Within the records below, how many lines contain "none"? The answer is that number alone.
*** Data to use ***
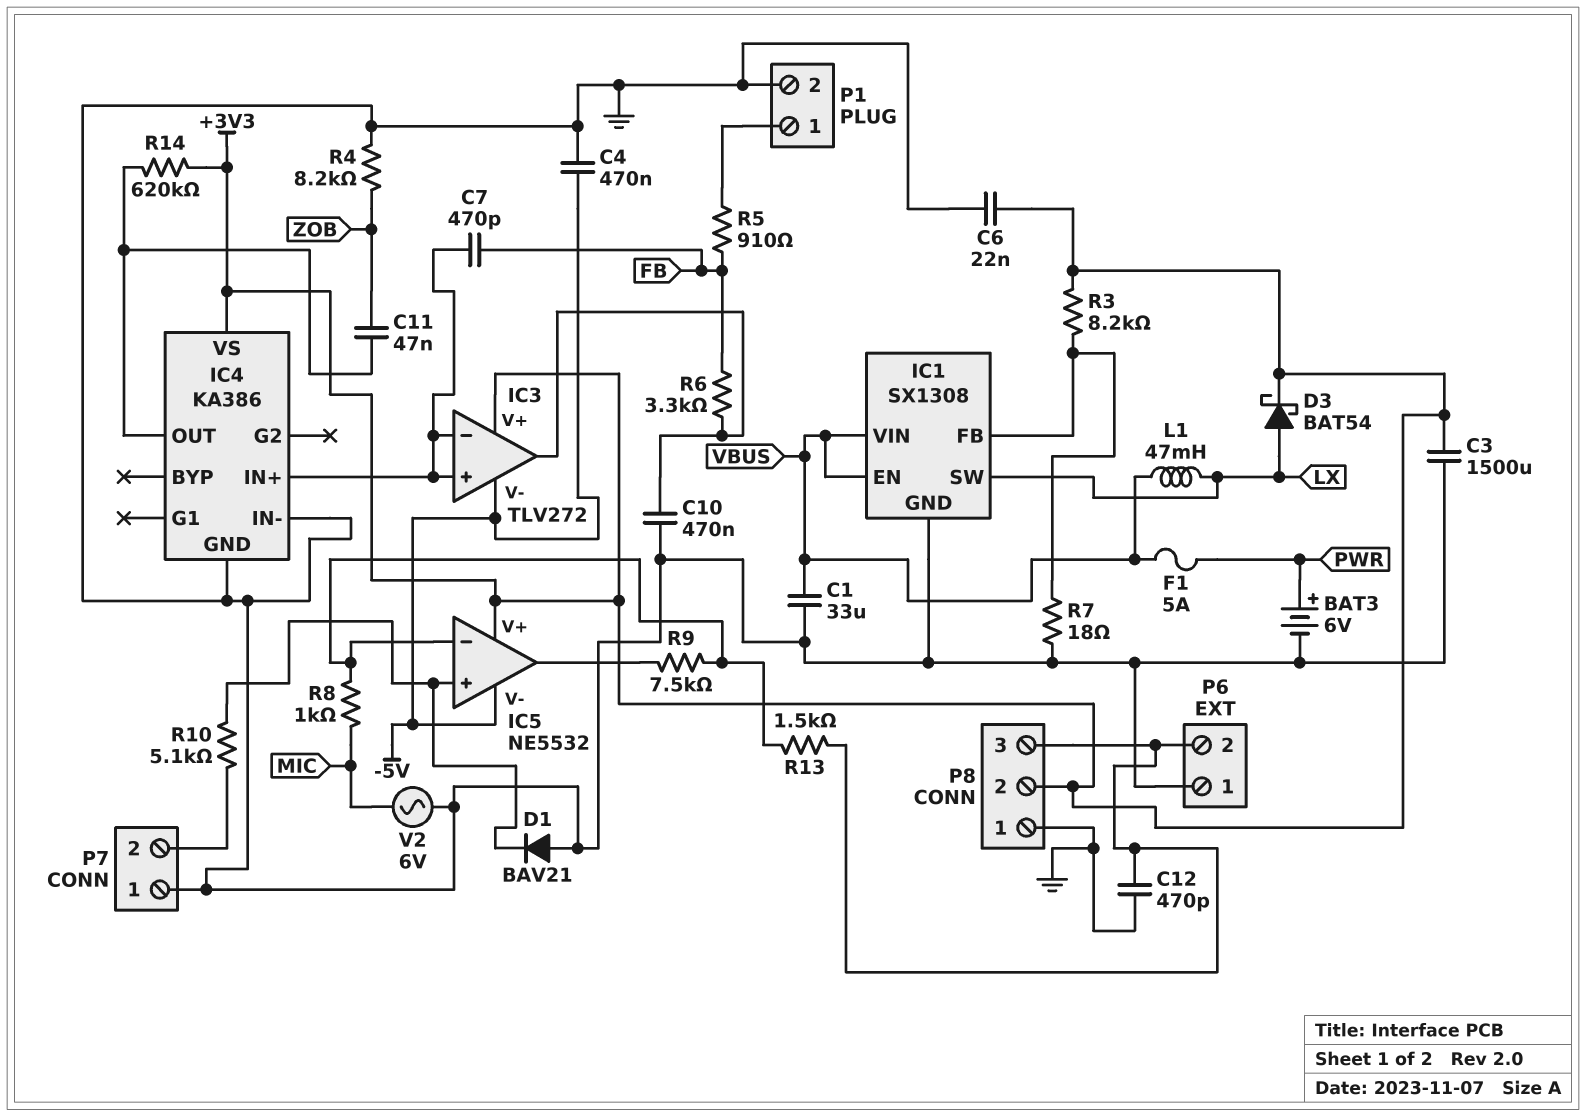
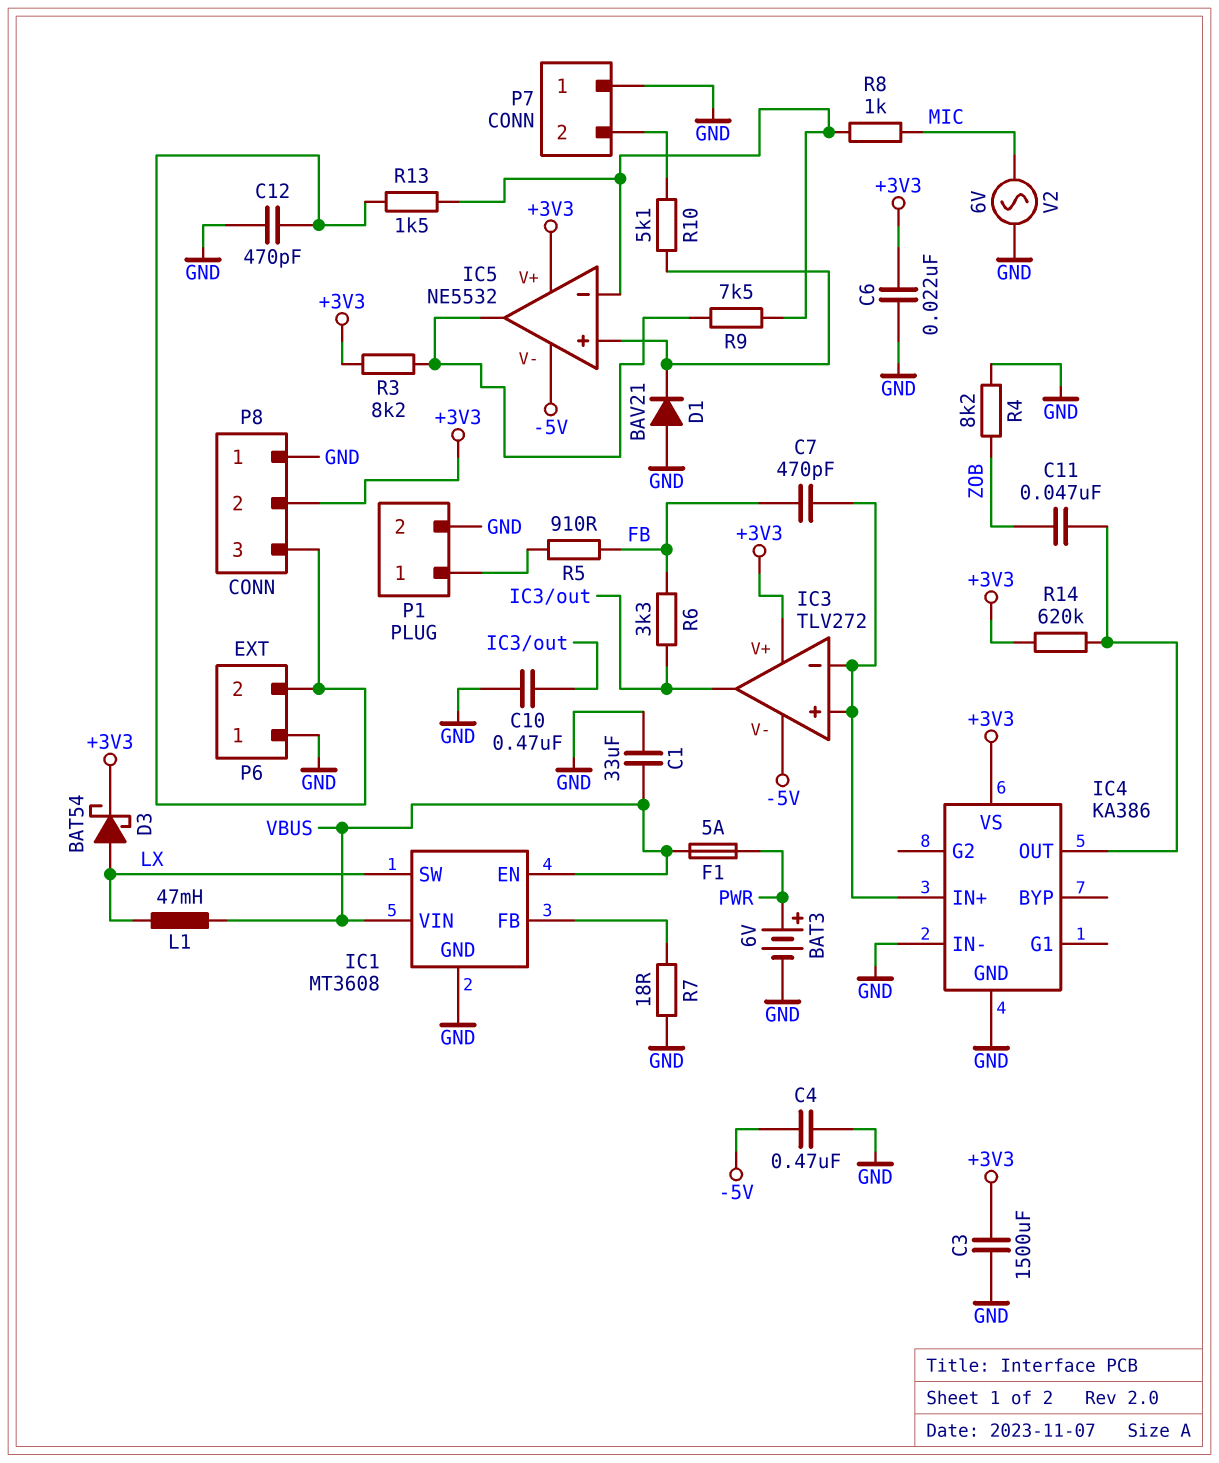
IC1: SX1308 -> MT3608
R3: 8.2k (+3V3, IC1/FB) -> 8.2k (+3V3, IC5/out)

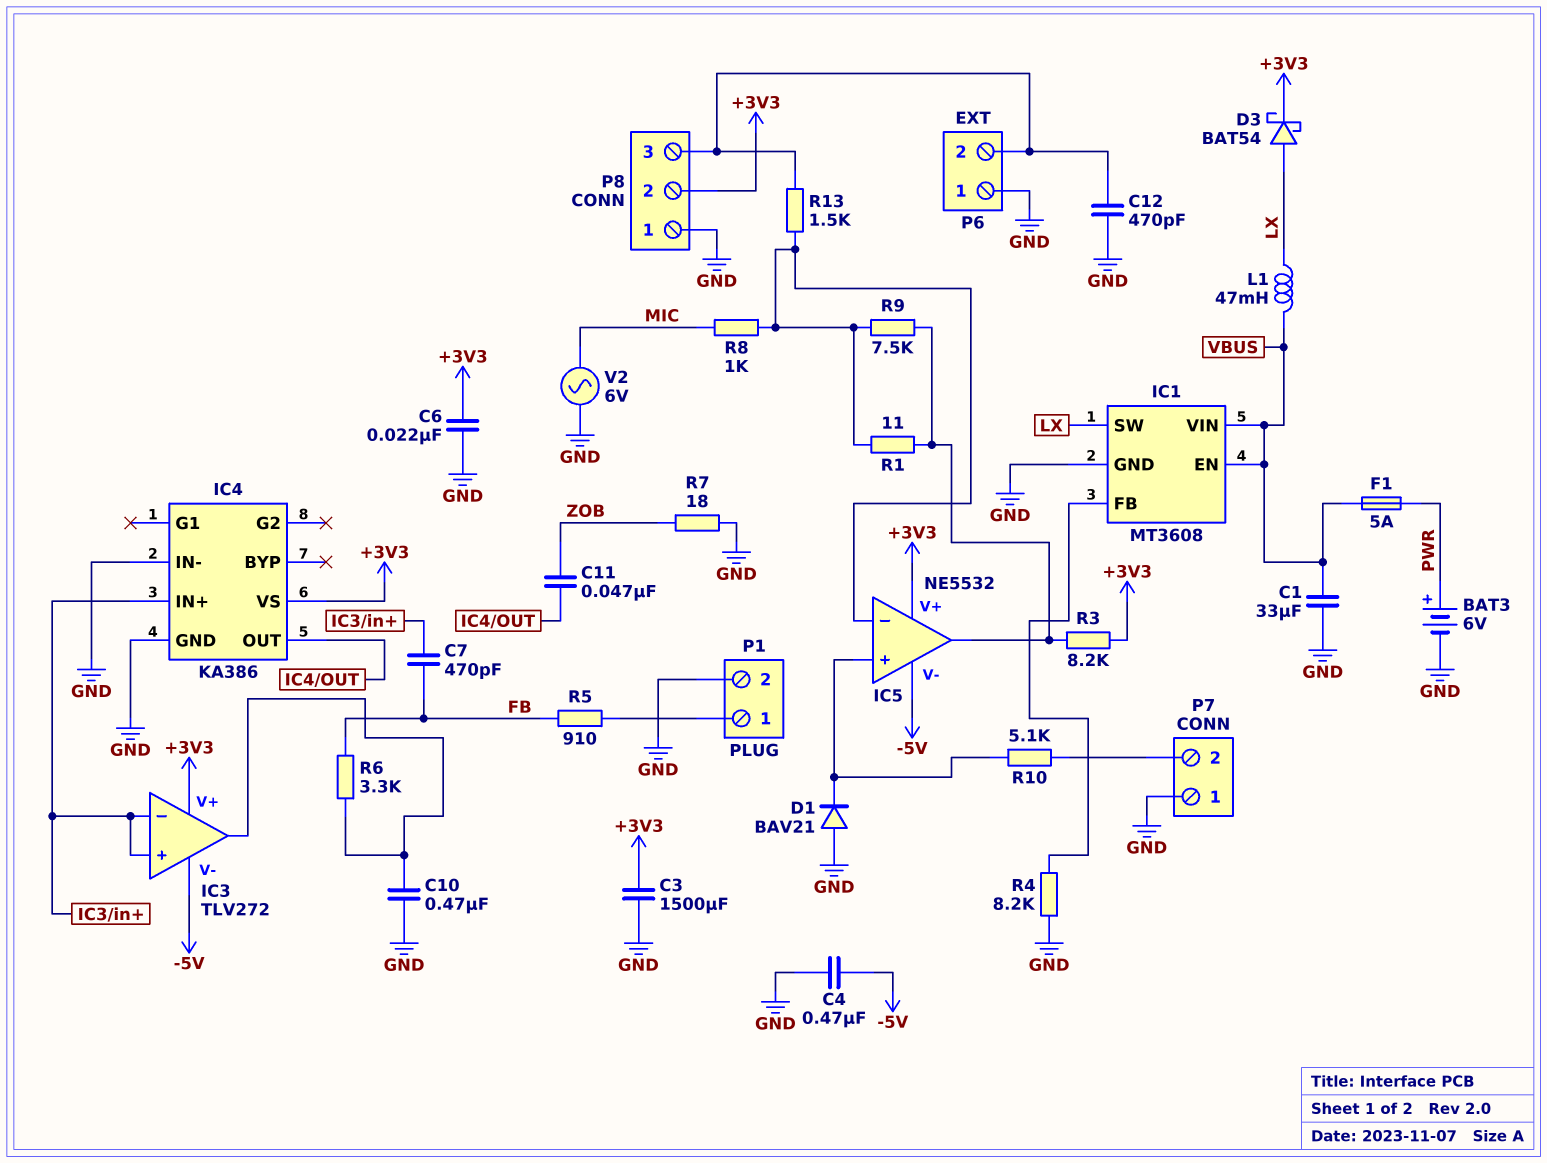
R1: none -> 11 (IC5/in-, IC5/out)
R4: 8.2k (GND, ZOB) -> 8.2k (GND, IC1/FB)
R7: 18 (GND, IC1/FB) -> 18 (GND, ZOB)
R14: 620k (+3V3, IC4/OUT) -> none

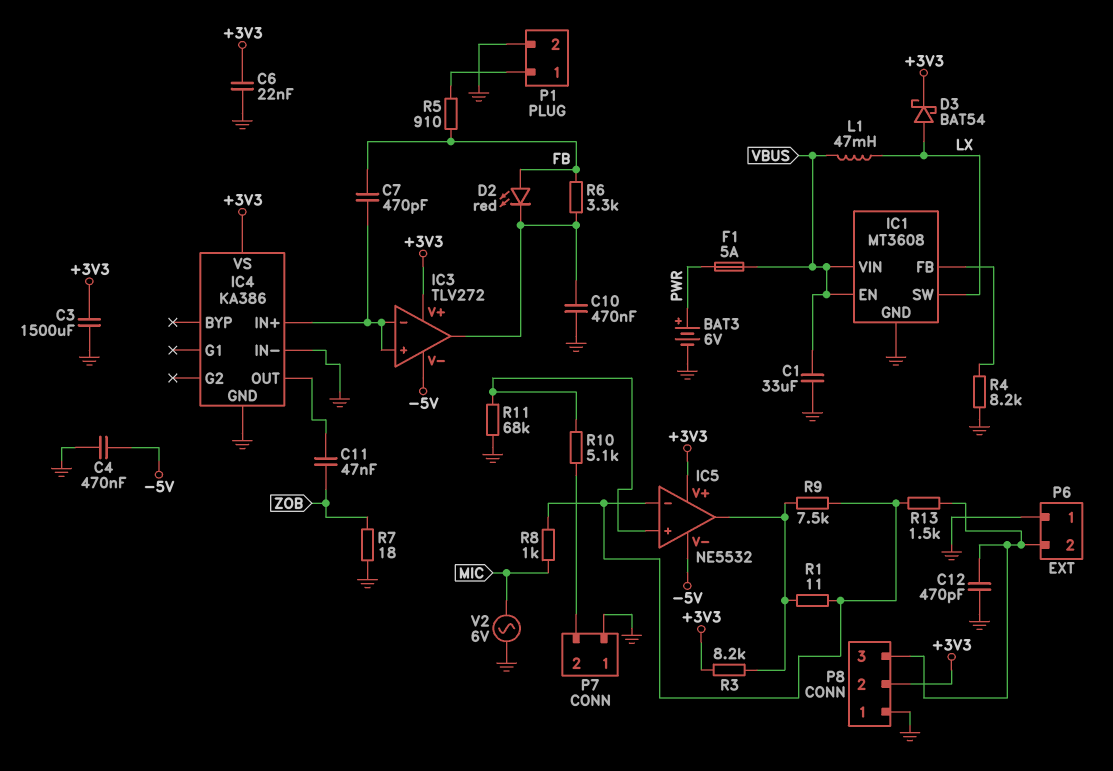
D1: diode BAV21 (A GND, K IC5/in+) -> none
D2: none -> LED red (A FB, K IC3/out)
R11: none -> 68k (GND, IC5/in+)

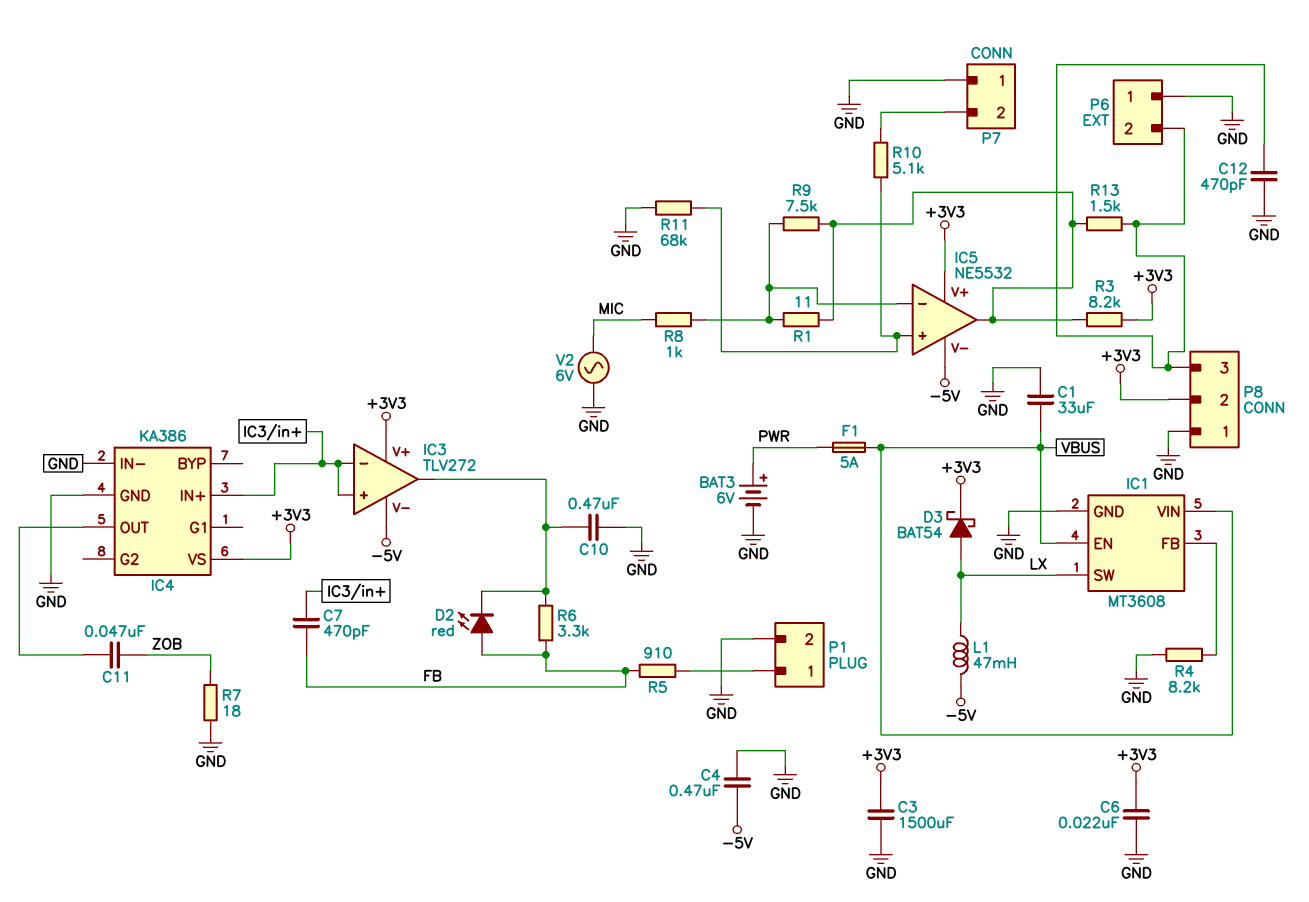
L1: 47mH (LX, VBUS) -> 47mH (-5V, LX)
R13: 1.5k (IC5/in-, P6/2) -> 1.5k (IC5/out, P6/2)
*** End of Data to use ***
=== Result ===
5